• [AIM OF THE TASK] Please pull out every line of the data below that contains the string "kern". Treat the match as case-sensitive.

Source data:
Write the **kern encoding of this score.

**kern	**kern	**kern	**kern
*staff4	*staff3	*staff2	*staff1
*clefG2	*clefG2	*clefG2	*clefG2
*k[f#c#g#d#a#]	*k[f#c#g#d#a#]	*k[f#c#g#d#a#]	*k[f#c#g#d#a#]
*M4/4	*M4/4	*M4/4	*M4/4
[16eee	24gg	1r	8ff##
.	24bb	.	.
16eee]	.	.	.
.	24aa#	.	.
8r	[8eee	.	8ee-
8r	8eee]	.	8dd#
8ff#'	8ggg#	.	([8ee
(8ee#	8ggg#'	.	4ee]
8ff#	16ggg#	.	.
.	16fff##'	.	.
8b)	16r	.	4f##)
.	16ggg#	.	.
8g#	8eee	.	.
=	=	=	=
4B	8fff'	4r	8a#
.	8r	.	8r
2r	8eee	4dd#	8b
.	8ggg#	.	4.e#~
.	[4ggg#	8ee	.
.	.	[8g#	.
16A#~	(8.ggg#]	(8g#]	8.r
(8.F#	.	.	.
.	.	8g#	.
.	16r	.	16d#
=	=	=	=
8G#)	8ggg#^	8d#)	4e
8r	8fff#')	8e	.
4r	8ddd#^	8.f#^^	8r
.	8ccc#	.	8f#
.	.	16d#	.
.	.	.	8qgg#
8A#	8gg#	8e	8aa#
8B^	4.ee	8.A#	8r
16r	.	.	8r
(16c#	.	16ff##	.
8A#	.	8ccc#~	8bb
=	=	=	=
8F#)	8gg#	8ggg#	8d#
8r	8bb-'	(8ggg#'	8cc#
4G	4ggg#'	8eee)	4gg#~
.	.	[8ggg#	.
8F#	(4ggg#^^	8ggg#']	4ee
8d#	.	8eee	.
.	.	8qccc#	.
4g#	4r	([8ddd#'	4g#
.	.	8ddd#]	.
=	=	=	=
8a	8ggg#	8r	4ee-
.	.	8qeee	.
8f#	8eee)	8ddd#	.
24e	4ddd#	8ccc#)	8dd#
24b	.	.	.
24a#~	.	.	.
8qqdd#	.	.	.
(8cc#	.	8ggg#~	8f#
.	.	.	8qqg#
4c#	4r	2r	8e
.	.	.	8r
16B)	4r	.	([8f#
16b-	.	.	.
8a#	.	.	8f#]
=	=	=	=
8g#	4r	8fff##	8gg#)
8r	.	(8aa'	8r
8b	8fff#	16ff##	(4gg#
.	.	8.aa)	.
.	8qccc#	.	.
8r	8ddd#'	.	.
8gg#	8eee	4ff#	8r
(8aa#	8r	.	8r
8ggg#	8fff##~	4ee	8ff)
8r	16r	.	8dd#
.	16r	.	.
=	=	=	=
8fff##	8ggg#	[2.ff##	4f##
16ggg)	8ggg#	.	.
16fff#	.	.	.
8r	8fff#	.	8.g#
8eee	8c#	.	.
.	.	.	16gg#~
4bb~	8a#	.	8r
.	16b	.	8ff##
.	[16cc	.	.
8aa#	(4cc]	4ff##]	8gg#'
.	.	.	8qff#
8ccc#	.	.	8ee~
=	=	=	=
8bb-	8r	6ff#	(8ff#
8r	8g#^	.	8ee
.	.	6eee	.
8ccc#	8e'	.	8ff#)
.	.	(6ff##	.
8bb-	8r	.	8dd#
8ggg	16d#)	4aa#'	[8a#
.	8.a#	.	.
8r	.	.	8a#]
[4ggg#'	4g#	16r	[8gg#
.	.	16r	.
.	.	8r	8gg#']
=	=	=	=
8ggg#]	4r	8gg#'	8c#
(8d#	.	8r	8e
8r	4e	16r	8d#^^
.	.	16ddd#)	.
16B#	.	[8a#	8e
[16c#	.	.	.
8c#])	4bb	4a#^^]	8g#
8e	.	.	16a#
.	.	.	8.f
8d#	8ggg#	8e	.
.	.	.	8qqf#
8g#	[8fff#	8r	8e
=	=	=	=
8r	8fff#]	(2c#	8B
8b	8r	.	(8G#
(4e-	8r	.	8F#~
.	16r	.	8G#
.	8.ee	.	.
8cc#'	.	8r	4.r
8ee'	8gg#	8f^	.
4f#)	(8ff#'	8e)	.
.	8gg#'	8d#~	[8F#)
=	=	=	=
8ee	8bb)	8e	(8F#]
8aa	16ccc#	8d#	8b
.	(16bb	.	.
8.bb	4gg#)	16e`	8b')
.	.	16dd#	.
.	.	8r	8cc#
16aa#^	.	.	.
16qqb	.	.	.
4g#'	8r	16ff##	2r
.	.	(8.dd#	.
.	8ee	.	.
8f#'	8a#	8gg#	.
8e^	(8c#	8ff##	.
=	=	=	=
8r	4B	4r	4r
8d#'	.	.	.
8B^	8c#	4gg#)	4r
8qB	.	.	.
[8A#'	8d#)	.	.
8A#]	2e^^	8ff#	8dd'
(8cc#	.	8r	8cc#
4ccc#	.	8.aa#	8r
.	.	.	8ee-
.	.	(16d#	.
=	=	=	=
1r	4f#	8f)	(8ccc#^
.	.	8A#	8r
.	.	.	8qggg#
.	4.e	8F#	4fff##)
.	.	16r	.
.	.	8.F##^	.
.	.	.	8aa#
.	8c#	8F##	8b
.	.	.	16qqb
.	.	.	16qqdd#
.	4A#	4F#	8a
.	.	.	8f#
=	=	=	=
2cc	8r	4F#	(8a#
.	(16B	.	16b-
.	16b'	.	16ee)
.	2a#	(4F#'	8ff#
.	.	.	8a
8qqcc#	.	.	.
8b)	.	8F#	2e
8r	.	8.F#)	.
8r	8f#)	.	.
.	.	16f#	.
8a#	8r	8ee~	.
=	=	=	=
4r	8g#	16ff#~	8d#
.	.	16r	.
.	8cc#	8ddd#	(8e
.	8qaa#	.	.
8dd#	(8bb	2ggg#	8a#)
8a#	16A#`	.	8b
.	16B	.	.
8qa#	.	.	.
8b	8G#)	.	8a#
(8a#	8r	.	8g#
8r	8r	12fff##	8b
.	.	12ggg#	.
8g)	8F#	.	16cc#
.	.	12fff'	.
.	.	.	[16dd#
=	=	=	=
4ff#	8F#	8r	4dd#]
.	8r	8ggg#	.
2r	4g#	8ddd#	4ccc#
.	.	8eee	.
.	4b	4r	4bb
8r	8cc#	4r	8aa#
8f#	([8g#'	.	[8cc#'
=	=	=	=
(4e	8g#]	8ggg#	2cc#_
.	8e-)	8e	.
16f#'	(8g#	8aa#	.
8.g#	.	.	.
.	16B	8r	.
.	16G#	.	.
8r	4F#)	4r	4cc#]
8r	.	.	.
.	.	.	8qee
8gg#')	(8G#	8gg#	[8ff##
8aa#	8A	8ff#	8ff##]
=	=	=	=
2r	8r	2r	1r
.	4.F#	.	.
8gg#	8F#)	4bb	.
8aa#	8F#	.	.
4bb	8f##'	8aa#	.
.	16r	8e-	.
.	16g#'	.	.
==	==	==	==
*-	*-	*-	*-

• [FINAL RESULT]
Write the **kern encoding of this score.
**kern	**kern	**kern	**kern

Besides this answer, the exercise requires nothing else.